▸ Assigned task
Starting at the line with "brown stacking toy [270,304,314,359] -> none", repeat every line exactly until the records end, including the last one.

▸ Available records
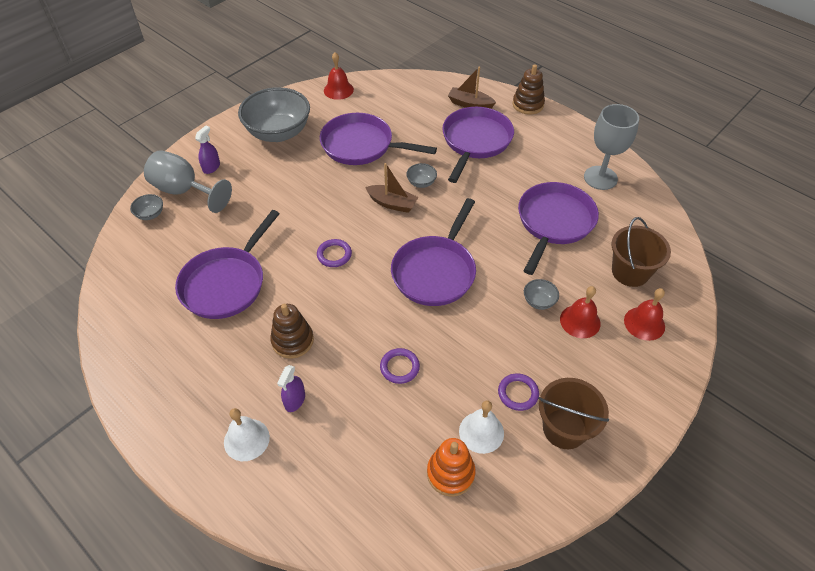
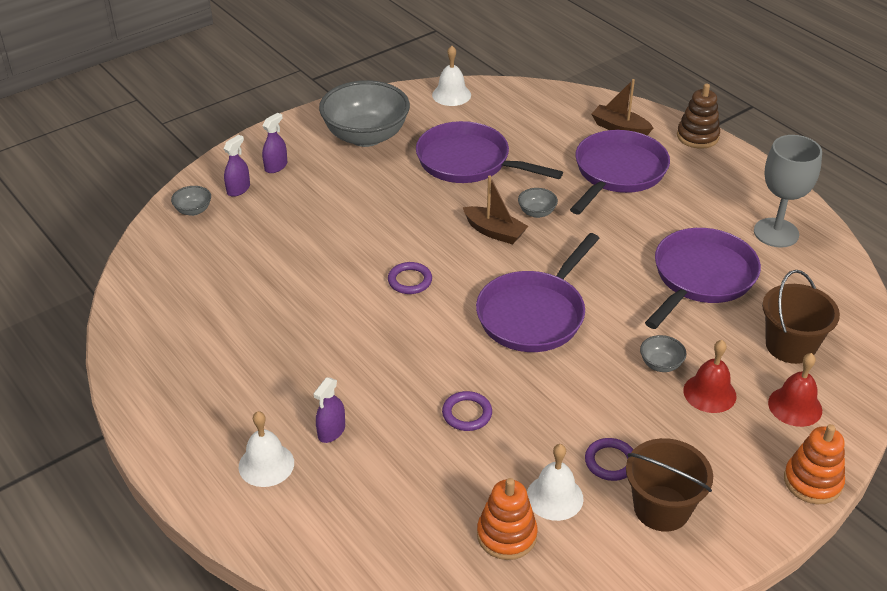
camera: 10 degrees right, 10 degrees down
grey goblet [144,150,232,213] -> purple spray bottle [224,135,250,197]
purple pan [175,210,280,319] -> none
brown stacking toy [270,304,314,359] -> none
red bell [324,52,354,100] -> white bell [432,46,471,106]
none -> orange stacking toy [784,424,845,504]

▸ Answer
brown stacking toy [270,304,314,359] -> none
red bell [324,52,354,100] -> white bell [432,46,471,106]
none -> orange stacking toy [784,424,845,504]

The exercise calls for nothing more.